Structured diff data

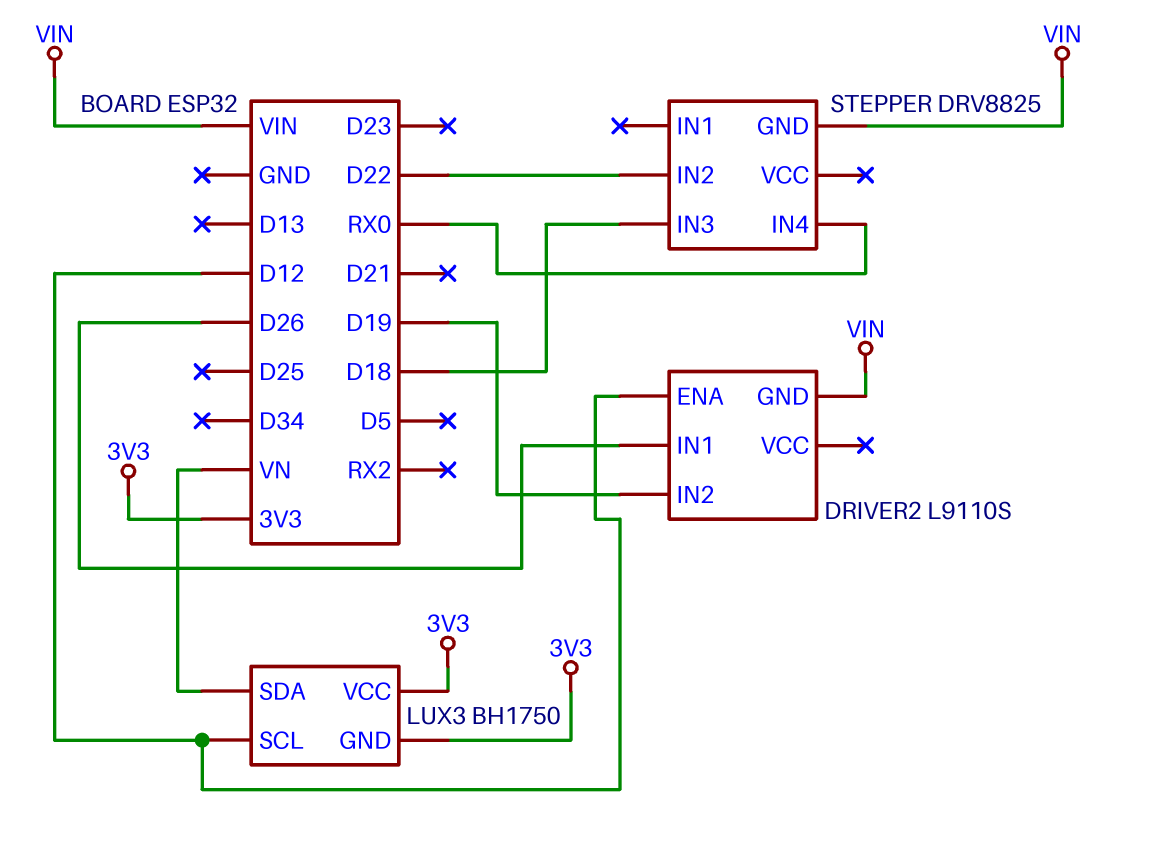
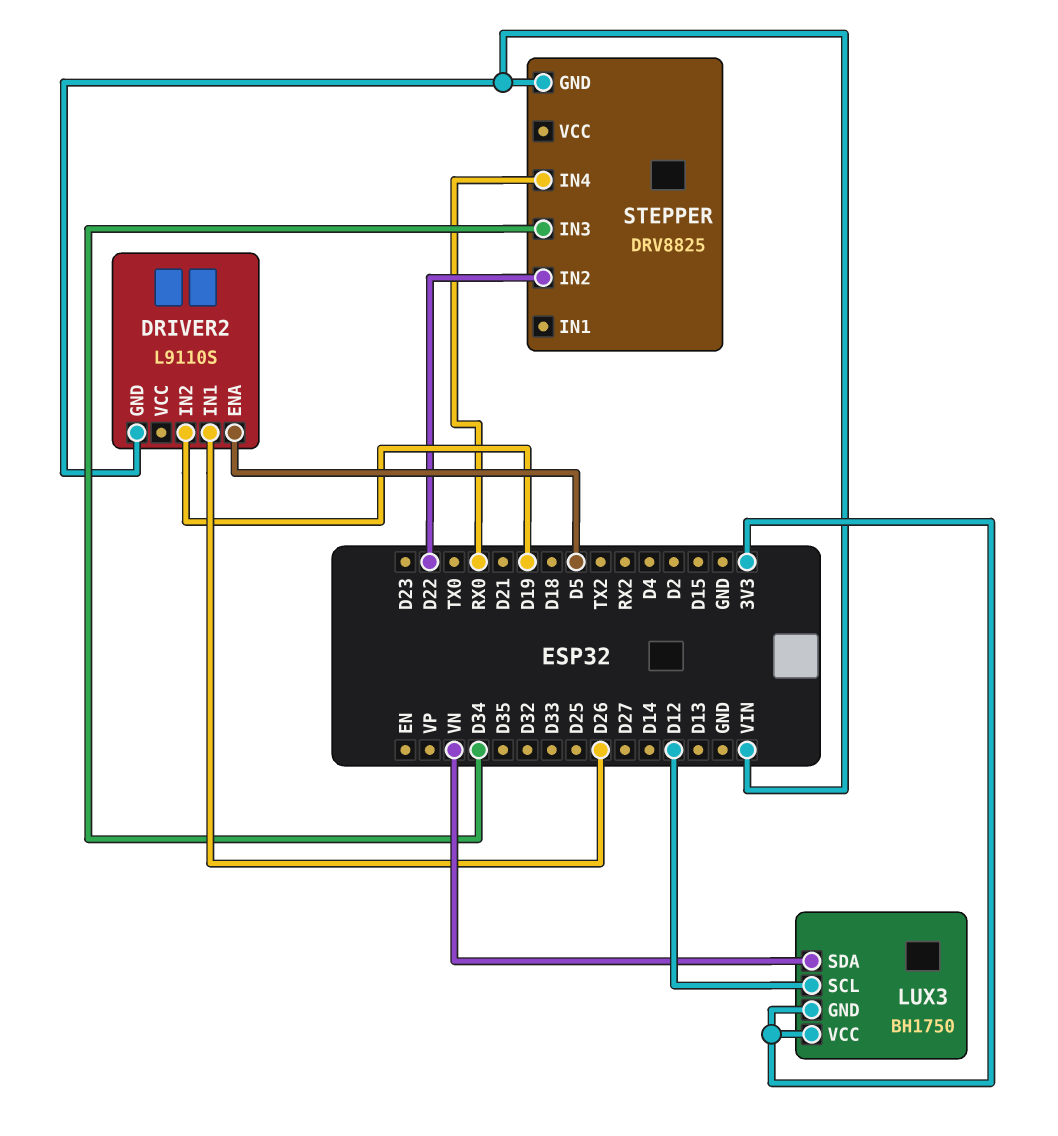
DRIVER2 pin ENA: D12 -> D5
STEPPER pin IN3: D18 -> D34

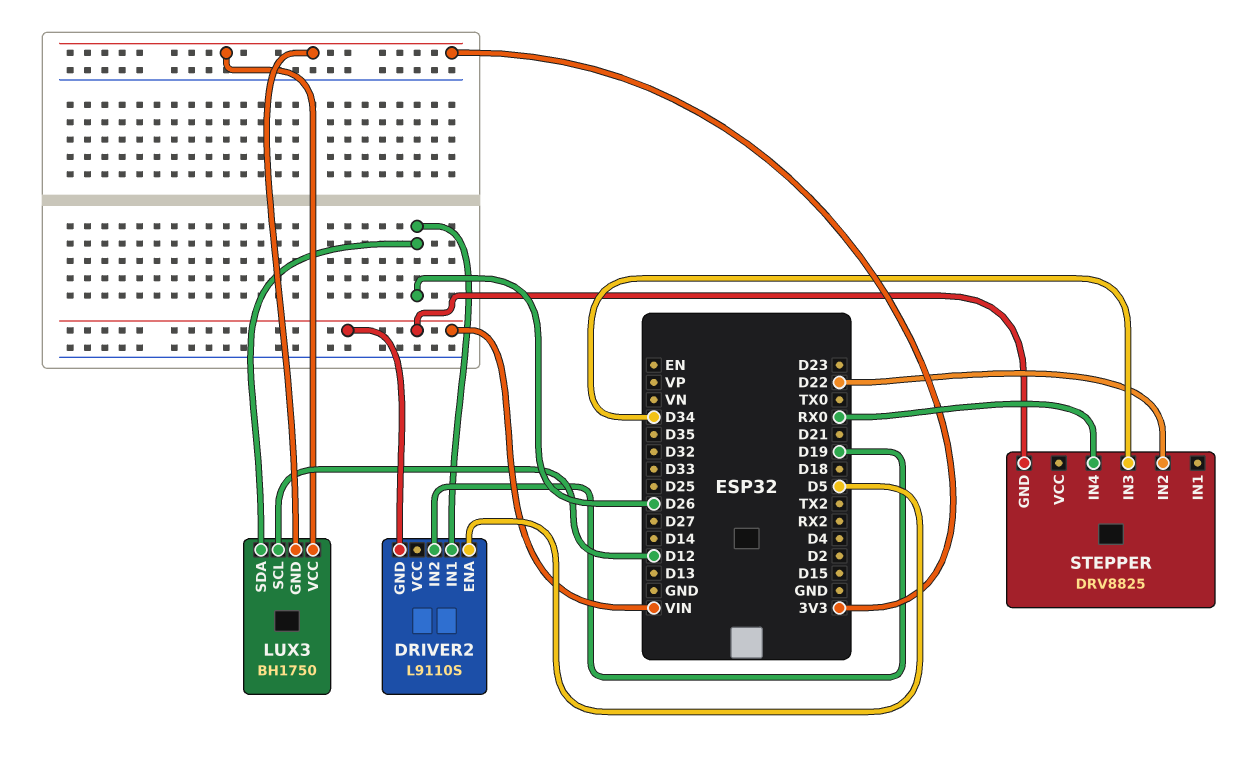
LUX3 pin SDA: VN -> D26

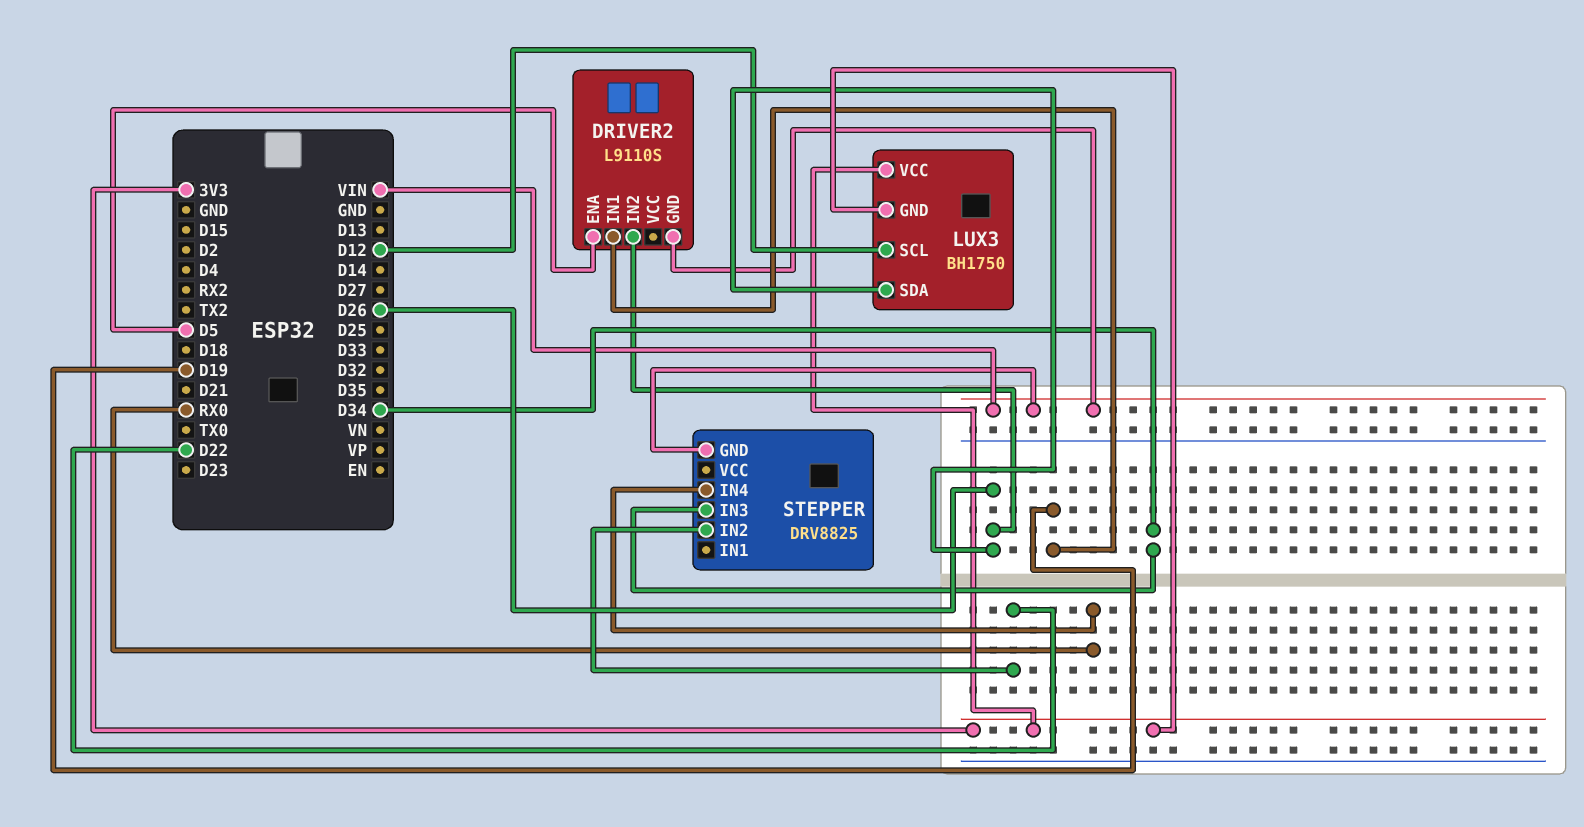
DRIVER2 pin IN1: D26 -> D19
DRIVER2 pin IN2: D19 -> D26

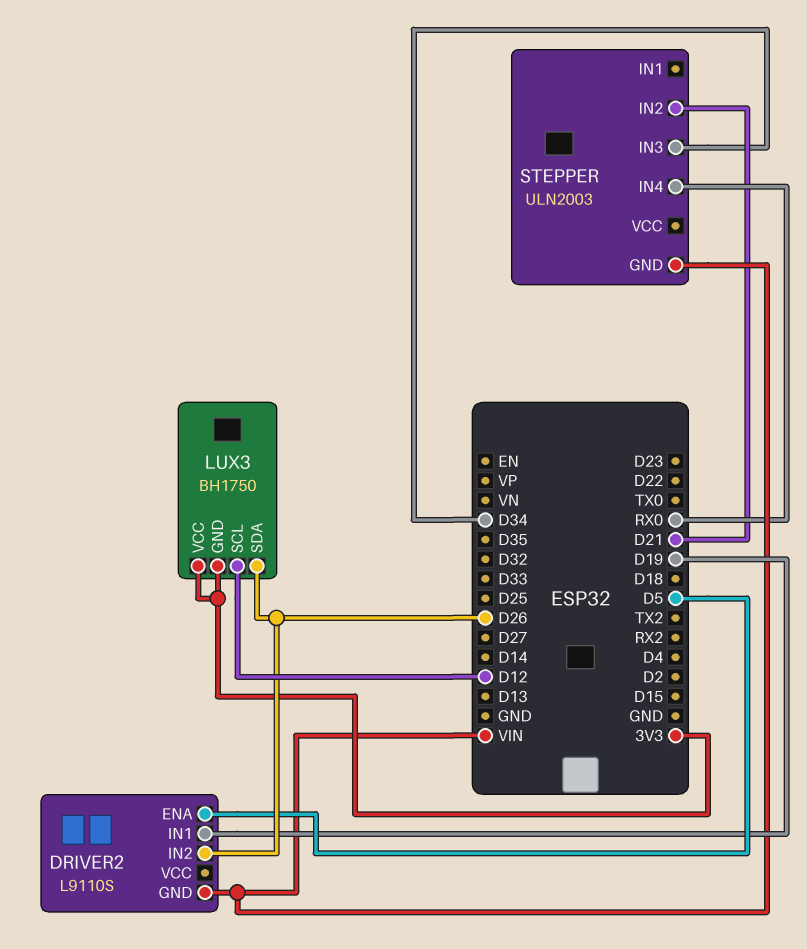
STEPPER: DRV8825 -> ULN2003
STEPPER pin IN2: D22 -> D21

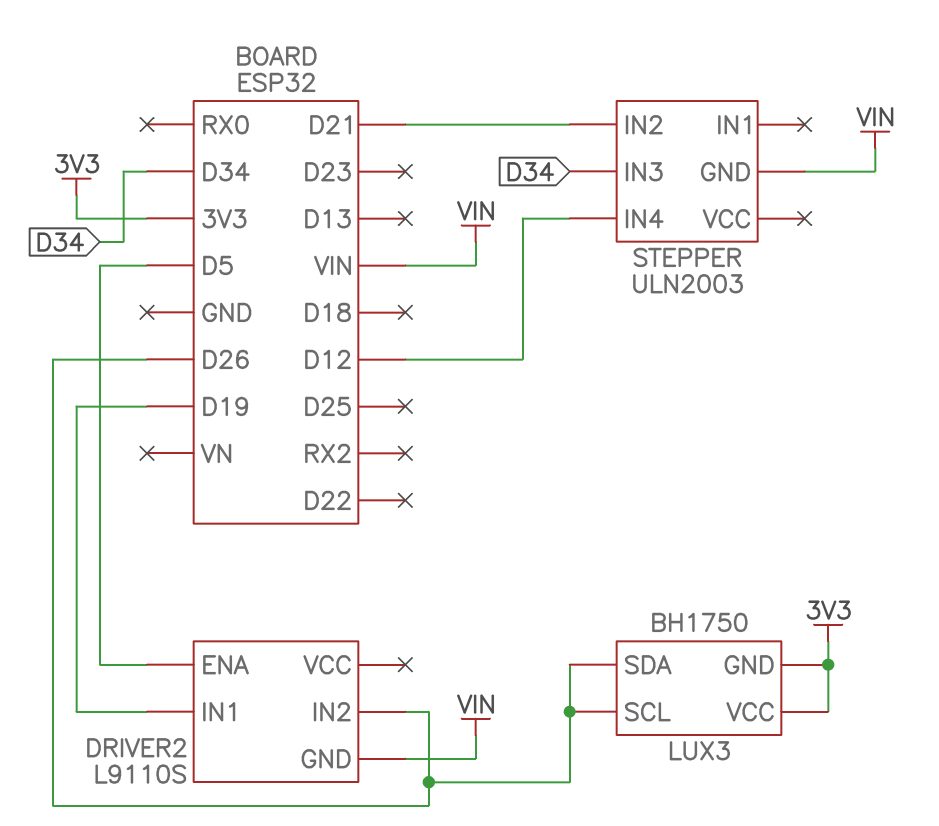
LUX3 pin SCL: D12 -> D26
STEPPER pin IN4: RX0 -> D12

ASSIGNMENT
Without carrying over any pictures, retype the records above exactly.

YOUR RESPONSE
DRIVER2 pin ENA: D12 -> D5
STEPPER pin IN3: D18 -> D34

LUX3 pin SDA: VN -> D26

DRIVER2 pin IN1: D26 -> D19
DRIVER2 pin IN2: D19 -> D26

STEPPER: DRV8825 -> ULN2003
STEPPER pin IN2: D22 -> D21

LUX3 pin SCL: D12 -> D26
STEPPER pin IN4: RX0 -> D12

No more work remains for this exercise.